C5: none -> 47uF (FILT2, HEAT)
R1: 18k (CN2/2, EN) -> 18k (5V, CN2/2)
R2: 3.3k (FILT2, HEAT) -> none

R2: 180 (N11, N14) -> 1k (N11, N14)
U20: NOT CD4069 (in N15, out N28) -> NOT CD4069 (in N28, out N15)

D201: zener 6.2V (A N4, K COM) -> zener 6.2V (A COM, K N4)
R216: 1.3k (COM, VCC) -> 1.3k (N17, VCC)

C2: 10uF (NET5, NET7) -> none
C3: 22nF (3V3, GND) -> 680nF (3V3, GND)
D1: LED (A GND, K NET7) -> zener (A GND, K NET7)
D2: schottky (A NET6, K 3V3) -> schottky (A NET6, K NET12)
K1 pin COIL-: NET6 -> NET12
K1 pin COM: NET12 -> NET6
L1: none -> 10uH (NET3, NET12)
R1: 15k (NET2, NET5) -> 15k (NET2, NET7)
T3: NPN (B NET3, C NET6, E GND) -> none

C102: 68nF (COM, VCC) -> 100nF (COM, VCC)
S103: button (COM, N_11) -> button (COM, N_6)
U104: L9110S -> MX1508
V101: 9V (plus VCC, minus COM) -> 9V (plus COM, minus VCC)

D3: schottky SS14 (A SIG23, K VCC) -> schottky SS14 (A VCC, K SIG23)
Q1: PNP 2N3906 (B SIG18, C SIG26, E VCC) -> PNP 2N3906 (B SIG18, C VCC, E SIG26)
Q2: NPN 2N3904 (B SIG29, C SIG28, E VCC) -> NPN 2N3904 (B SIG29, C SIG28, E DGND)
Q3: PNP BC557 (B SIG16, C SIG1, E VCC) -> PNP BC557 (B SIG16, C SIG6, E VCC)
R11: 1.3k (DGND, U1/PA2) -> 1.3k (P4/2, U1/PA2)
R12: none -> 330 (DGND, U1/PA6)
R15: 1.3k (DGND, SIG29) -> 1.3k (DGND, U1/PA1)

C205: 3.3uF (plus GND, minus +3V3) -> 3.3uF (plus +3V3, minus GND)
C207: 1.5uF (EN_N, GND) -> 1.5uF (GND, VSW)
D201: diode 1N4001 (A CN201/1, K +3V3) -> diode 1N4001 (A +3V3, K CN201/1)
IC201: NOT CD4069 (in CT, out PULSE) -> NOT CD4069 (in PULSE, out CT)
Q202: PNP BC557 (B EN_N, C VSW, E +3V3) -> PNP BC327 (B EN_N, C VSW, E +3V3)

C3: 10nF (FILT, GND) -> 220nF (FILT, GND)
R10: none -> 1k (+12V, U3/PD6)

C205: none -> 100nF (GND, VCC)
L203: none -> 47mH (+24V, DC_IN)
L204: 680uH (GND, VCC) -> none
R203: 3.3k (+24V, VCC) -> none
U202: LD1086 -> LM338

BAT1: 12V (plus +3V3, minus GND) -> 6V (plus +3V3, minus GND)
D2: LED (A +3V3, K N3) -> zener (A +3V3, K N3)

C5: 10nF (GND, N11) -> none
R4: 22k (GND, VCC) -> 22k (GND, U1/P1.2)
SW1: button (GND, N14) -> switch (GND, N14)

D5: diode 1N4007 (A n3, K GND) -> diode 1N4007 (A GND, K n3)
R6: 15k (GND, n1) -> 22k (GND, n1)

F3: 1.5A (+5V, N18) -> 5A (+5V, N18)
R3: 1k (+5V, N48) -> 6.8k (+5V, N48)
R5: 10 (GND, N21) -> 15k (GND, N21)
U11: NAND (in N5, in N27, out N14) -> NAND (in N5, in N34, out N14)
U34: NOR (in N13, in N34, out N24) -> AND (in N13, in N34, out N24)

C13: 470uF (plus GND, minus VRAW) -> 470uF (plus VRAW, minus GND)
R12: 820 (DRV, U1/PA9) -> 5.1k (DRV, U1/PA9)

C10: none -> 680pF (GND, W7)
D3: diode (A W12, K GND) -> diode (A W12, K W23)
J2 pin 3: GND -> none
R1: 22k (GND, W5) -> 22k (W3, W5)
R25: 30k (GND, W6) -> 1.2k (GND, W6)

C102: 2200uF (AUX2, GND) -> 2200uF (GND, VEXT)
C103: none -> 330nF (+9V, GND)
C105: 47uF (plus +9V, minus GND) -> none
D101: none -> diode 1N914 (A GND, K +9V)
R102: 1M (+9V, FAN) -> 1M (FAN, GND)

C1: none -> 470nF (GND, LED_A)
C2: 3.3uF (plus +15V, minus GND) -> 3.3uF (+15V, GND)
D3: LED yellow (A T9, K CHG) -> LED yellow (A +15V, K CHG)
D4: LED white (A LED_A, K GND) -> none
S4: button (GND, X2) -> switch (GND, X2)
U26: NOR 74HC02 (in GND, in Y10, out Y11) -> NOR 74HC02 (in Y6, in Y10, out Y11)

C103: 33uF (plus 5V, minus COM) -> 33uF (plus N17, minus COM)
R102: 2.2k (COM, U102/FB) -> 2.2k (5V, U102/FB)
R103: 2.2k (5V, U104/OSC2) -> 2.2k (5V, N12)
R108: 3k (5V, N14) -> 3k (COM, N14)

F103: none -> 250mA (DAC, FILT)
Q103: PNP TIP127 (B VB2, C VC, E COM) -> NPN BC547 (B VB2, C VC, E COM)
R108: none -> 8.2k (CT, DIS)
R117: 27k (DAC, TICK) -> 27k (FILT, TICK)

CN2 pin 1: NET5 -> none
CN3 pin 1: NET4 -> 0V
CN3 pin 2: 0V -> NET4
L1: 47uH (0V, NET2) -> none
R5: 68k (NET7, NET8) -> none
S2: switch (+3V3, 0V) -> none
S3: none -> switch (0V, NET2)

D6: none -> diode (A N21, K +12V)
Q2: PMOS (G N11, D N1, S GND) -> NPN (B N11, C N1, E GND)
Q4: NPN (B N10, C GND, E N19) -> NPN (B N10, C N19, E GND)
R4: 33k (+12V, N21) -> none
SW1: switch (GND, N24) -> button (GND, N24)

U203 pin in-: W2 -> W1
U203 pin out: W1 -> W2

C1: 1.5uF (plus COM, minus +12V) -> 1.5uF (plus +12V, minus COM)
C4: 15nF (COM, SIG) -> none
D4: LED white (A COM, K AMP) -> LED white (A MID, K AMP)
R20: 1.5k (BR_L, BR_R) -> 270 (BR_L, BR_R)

[ACTIVITY] Print every entry from the material exactly.

[ANSWER AREA]
C5: none -> 47uF (FILT2, HEAT)
R1: 18k (CN2/2, EN) -> 18k (5V, CN2/2)
R2: 3.3k (FILT2, HEAT) -> none

R2: 180 (N11, N14) -> 1k (N11, N14)
U20: NOT CD4069 (in N15, out N28) -> NOT CD4069 (in N28, out N15)

D201: zener 6.2V (A N4, K COM) -> zener 6.2V (A COM, K N4)
R216: 1.3k (COM, VCC) -> 1.3k (N17, VCC)

C2: 10uF (NET5, NET7) -> none
C3: 22nF (3V3, GND) -> 680nF (3V3, GND)
D1: LED (A GND, K NET7) -> zener (A GND, K NET7)
D2: schottky (A NET6, K 3V3) -> schottky (A NET6, K NET12)
K1 pin COIL-: NET6 -> NET12
K1 pin COM: NET12 -> NET6
L1: none -> 10uH (NET3, NET12)
R1: 15k (NET2, NET5) -> 15k (NET2, NET7)
T3: NPN (B NET3, C NET6, E GND) -> none

C102: 68nF (COM, VCC) -> 100nF (COM, VCC)
S103: button (COM, N_11) -> button (COM, N_6)
U104: L9110S -> MX1508
V101: 9V (plus VCC, minus COM) -> 9V (plus COM, minus VCC)

D3: schottky SS14 (A SIG23, K VCC) -> schottky SS14 (A VCC, K SIG23)
Q1: PNP 2N3906 (B SIG18, C SIG26, E VCC) -> PNP 2N3906 (B SIG18, C VCC, E SIG26)
Q2: NPN 2N3904 (B SIG29, C SIG28, E VCC) -> NPN 2N3904 (B SIG29, C SIG28, E DGND)
Q3: PNP BC557 (B SIG16, C SIG1, E VCC) -> PNP BC557 (B SIG16, C SIG6, E VCC)
R11: 1.3k (DGND, U1/PA2) -> 1.3k (P4/2, U1/PA2)
R12: none -> 330 (DGND, U1/PA6)
R15: 1.3k (DGND, SIG29) -> 1.3k (DGND, U1/PA1)

C205: 3.3uF (plus GND, minus +3V3) -> 3.3uF (plus +3V3, minus GND)
C207: 1.5uF (EN_N, GND) -> 1.5uF (GND, VSW)
D201: diode 1N4001 (A CN201/1, K +3V3) -> diode 1N4001 (A +3V3, K CN201/1)
IC201: NOT CD4069 (in CT, out PULSE) -> NOT CD4069 (in PULSE, out CT)
Q202: PNP BC557 (B EN_N, C VSW, E +3V3) -> PNP BC327 (B EN_N, C VSW, E +3V3)

C3: 10nF (FILT, GND) -> 220nF (FILT, GND)
R10: none -> 1k (+12V, U3/PD6)

C205: none -> 100nF (GND, VCC)
L203: none -> 47mH (+24V, DC_IN)
L204: 680uH (GND, VCC) -> none
R203: 3.3k (+24V, VCC) -> none
U202: LD1086 -> LM338

BAT1: 12V (plus +3V3, minus GND) -> 6V (plus +3V3, minus GND)
D2: LED (A +3V3, K N3) -> zener (A +3V3, K N3)

C5: 10nF (GND, N11) -> none
R4: 22k (GND, VCC) -> 22k (GND, U1/P1.2)
SW1: button (GND, N14) -> switch (GND, N14)

D5: diode 1N4007 (A n3, K GND) -> diode 1N4007 (A GND, K n3)
R6: 15k (GND, n1) -> 22k (GND, n1)

F3: 1.5A (+5V, N18) -> 5A (+5V, N18)
R3: 1k (+5V, N48) -> 6.8k (+5V, N48)
R5: 10 (GND, N21) -> 15k (GND, N21)
U11: NAND (in N5, in N27, out N14) -> NAND (in N5, in N34, out N14)
U34: NOR (in N13, in N34, out N24) -> AND (in N13, in N34, out N24)

C13: 470uF (plus GND, minus VRAW) -> 470uF (plus VRAW, minus GND)
R12: 820 (DRV, U1/PA9) -> 5.1k (DRV, U1/PA9)

C10: none -> 680pF (GND, W7)
D3: diode (A W12, K GND) -> diode (A W12, K W23)
J2 pin 3: GND -> none
R1: 22k (GND, W5) -> 22k (W3, W5)
R25: 30k (GND, W6) -> 1.2k (GND, W6)

C102: 2200uF (AUX2, GND) -> 2200uF (GND, VEXT)
C103: none -> 330nF (+9V, GND)
C105: 47uF (plus +9V, minus GND) -> none
D101: none -> diode 1N914 (A GND, K +9V)
R102: 1M (+9V, FAN) -> 1M (FAN, GND)

C1: none -> 470nF (GND, LED_A)
C2: 3.3uF (plus +15V, minus GND) -> 3.3uF (+15V, GND)
D3: LED yellow (A T9, K CHG) -> LED yellow (A +15V, K CHG)
D4: LED white (A LED_A, K GND) -> none
S4: button (GND, X2) -> switch (GND, X2)
U26: NOR 74HC02 (in GND, in Y10, out Y11) -> NOR 74HC02 (in Y6, in Y10, out Y11)

C103: 33uF (plus 5V, minus COM) -> 33uF (plus N17, minus COM)
R102: 2.2k (COM, U102/FB) -> 2.2k (5V, U102/FB)
R103: 2.2k (5V, U104/OSC2) -> 2.2k (5V, N12)
R108: 3k (5V, N14) -> 3k (COM, N14)

F103: none -> 250mA (DAC, FILT)
Q103: PNP TIP127 (B VB2, C VC, E COM) -> NPN BC547 (B VB2, C VC, E COM)
R108: none -> 8.2k (CT, DIS)
R117: 27k (DAC, TICK) -> 27k (FILT, TICK)

CN2 pin 1: NET5 -> none
CN3 pin 1: NET4 -> 0V
CN3 pin 2: 0V -> NET4
L1: 47uH (0V, NET2) -> none
R5: 68k (NET7, NET8) -> none
S2: switch (+3V3, 0V) -> none
S3: none -> switch (0V, NET2)

D6: none -> diode (A N21, K +12V)
Q2: PMOS (G N11, D N1, S GND) -> NPN (B N11, C N1, E GND)
Q4: NPN (B N10, C GND, E N19) -> NPN (B N10, C N19, E GND)
R4: 33k (+12V, N21) -> none
SW1: switch (GND, N24) -> button (GND, N24)

U203 pin in-: W2 -> W1
U203 pin out: W1 -> W2

C1: 1.5uF (plus COM, minus +12V) -> 1.5uF (plus +12V, minus COM)
C4: 15nF (COM, SIG) -> none
D4: LED white (A COM, K AMP) -> LED white (A MID, K AMP)
R20: 1.5k (BR_L, BR_R) -> 270 (BR_L, BR_R)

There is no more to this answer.